Exercise directions
Below are the entries to work from; restate word for word the portion that opens with the line containing "none -> brown brick E9:G9 level 1" and closes with the line containing "none -> black brick A4:F4 level 1", keeping both.

Records

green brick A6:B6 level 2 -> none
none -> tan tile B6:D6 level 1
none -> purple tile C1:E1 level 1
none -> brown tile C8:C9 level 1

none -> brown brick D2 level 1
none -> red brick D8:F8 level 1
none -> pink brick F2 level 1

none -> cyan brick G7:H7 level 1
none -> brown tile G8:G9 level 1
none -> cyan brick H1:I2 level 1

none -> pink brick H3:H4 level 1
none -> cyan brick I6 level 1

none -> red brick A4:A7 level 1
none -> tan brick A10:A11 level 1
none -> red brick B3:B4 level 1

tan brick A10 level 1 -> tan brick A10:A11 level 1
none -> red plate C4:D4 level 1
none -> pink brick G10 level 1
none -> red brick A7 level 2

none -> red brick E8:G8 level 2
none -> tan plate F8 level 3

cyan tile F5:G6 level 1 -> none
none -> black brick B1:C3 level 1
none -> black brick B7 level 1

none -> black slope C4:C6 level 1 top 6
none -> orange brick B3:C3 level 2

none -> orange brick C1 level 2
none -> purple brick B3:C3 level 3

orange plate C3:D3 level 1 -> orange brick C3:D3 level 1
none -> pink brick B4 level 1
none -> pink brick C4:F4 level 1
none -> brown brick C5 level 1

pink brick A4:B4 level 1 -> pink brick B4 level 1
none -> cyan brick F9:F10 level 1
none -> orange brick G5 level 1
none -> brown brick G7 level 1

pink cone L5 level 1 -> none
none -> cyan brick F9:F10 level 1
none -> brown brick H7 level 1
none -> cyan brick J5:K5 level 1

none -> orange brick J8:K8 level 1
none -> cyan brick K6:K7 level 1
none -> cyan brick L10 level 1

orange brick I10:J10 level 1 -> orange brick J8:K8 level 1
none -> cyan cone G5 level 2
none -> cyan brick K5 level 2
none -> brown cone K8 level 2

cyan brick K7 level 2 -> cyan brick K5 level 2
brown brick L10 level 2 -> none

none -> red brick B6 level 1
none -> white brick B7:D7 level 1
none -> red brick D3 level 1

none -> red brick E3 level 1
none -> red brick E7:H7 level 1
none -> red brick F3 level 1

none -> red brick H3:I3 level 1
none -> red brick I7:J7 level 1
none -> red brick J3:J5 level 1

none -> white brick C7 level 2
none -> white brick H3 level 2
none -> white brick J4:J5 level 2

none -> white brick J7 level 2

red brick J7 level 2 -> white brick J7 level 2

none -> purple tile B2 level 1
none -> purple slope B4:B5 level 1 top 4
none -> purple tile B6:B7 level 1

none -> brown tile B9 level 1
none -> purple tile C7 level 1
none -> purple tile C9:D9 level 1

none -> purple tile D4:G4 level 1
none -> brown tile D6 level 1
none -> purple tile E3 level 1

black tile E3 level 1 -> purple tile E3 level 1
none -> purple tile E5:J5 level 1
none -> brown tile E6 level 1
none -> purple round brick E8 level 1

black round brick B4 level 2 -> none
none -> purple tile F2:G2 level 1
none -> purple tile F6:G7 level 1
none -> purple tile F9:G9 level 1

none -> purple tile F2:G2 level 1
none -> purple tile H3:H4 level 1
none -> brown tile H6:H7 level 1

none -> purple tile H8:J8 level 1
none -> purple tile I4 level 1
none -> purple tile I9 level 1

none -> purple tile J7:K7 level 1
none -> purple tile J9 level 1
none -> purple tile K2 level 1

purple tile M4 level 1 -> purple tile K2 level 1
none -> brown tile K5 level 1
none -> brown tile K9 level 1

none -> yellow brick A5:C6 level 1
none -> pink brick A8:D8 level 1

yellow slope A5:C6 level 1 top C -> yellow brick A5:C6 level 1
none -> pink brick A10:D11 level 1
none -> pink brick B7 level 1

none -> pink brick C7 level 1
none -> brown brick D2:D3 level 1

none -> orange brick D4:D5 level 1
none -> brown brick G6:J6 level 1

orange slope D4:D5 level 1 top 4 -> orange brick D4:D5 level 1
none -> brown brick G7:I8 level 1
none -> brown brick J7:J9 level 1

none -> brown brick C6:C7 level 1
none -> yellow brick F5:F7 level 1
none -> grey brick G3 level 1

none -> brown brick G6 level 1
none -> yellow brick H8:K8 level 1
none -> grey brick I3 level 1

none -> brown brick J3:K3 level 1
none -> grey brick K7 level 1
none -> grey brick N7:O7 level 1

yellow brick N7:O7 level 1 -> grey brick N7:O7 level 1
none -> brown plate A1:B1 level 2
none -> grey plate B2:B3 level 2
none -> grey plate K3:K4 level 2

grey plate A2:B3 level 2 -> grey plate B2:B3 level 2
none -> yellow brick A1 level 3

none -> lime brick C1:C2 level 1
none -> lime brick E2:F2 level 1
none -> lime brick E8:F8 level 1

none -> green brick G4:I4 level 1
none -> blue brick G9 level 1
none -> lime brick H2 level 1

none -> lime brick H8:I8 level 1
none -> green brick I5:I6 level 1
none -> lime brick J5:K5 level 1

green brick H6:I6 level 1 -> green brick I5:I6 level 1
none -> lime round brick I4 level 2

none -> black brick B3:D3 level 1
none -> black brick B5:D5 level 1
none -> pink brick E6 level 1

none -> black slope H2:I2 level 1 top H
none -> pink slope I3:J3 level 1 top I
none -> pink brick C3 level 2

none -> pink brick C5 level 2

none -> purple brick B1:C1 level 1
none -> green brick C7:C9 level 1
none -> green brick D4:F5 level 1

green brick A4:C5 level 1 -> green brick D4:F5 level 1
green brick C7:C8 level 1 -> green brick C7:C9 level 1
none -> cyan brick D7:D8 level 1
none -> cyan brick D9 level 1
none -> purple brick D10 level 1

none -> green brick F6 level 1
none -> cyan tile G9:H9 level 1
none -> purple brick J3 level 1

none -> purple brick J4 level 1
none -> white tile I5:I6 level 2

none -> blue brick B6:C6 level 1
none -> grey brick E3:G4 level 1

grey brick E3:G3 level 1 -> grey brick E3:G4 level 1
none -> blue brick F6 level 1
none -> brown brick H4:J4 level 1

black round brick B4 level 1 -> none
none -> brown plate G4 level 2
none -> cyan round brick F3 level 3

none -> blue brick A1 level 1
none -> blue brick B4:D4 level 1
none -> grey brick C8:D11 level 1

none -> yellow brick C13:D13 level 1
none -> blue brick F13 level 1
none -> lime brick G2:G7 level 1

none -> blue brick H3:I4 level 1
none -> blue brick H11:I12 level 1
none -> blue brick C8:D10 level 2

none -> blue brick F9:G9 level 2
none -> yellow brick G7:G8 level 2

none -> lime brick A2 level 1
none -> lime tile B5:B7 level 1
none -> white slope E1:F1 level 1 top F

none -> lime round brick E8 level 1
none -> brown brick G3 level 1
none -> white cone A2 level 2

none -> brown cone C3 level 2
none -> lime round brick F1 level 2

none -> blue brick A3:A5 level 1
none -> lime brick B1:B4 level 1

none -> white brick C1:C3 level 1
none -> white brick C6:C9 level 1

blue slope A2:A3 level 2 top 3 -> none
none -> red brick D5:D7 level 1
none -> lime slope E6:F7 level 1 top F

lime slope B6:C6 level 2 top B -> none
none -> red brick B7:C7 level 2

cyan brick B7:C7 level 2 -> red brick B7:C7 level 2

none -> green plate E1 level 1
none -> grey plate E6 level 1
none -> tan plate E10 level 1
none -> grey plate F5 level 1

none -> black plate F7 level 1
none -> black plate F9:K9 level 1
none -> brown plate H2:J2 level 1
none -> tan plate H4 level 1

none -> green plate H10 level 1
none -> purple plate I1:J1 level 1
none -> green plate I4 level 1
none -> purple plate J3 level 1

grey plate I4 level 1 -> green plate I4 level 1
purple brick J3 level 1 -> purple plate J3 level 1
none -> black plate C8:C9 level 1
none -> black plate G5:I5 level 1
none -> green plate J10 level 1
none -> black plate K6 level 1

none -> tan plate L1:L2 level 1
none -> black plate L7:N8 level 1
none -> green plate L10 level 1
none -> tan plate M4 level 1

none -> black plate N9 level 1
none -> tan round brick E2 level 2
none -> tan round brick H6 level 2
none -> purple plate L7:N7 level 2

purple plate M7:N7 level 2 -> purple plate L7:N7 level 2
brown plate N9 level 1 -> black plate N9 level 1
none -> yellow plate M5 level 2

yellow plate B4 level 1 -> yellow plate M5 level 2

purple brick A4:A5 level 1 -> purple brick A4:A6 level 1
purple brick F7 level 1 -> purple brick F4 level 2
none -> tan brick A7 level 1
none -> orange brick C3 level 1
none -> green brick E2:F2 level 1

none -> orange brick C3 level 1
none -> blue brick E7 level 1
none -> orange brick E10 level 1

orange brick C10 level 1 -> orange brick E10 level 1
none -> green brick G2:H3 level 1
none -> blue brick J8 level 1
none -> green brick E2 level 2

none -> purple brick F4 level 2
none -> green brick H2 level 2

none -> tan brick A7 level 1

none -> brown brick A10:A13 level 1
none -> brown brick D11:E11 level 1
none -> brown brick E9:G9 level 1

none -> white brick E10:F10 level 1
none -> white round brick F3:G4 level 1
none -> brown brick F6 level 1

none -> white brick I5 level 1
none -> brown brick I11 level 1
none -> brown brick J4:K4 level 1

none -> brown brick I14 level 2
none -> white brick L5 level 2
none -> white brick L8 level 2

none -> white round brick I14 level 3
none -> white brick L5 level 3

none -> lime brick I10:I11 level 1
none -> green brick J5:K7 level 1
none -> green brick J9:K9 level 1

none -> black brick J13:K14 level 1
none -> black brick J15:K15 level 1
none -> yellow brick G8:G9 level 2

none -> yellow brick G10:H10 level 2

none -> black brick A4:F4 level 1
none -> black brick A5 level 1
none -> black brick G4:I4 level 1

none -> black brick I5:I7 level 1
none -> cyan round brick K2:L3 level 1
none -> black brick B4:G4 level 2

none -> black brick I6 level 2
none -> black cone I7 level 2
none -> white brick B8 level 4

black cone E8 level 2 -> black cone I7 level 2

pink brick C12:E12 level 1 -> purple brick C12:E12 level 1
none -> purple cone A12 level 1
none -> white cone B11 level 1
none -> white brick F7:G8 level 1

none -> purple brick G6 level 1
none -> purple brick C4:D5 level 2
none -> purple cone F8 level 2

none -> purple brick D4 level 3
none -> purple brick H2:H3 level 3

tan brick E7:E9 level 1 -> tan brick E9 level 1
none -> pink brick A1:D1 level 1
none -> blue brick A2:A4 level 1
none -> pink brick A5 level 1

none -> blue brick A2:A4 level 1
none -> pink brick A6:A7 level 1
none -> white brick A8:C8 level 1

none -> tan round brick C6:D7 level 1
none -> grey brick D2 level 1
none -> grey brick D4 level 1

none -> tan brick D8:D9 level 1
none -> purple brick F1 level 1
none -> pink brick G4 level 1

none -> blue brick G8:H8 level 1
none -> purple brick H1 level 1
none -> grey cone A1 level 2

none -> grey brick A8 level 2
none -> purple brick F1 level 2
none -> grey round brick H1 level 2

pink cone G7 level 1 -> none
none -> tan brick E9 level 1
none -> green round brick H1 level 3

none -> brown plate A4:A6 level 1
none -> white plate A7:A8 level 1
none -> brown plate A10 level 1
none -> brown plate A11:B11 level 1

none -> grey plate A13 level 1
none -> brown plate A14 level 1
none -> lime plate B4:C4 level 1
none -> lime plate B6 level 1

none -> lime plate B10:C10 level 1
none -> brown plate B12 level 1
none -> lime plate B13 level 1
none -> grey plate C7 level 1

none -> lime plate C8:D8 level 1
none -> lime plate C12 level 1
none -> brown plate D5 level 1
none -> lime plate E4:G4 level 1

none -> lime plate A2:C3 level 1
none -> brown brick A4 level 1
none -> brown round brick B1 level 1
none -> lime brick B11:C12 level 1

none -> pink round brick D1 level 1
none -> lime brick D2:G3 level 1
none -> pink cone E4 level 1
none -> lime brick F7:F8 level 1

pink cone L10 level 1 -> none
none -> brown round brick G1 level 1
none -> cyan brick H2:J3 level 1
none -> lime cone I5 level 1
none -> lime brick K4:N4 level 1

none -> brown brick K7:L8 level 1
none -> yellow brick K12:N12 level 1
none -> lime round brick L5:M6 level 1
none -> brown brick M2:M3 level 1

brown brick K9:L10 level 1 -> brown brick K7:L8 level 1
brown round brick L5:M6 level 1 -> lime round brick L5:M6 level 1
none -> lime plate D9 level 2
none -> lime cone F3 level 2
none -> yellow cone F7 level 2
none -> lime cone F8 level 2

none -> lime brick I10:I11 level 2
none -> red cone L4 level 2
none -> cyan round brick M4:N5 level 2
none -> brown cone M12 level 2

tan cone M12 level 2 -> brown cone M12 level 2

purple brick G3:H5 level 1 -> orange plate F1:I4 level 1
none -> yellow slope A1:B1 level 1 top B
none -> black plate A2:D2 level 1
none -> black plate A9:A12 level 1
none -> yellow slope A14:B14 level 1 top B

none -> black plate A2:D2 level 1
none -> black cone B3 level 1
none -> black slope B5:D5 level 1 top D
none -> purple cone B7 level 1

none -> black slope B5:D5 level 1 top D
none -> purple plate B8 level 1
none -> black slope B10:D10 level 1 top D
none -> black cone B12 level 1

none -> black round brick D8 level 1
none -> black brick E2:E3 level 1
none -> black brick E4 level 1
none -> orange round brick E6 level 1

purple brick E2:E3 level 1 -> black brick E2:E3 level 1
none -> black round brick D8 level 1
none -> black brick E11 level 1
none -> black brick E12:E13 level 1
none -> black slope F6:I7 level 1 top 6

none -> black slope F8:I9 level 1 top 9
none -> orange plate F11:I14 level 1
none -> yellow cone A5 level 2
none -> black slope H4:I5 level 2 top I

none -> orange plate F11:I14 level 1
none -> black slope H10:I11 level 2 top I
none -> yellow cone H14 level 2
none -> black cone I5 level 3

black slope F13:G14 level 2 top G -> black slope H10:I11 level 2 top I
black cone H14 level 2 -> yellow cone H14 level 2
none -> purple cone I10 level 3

Answer to this problem
none -> brown brick E9:G9 level 1

none -> white brick E10:F10 level 1
none -> white round brick F3:G4 level 1
none -> brown brick F6 level 1

none -> white brick I5 level 1
none -> brown brick I11 level 1
none -> brown brick J4:K4 level 1

none -> brown brick I14 level 2
none -> white brick L5 level 2
none -> white brick L8 level 2

none -> white round brick I14 level 3
none -> white brick L5 level 3

none -> lime brick I10:I11 level 1
none -> green brick J5:K7 level 1
none -> green brick J9:K9 level 1

none -> black brick J13:K14 level 1
none -> black brick J15:K15 level 1
none -> yellow brick G8:G9 level 2

none -> yellow brick G10:H10 level 2

none -> black brick A4:F4 level 1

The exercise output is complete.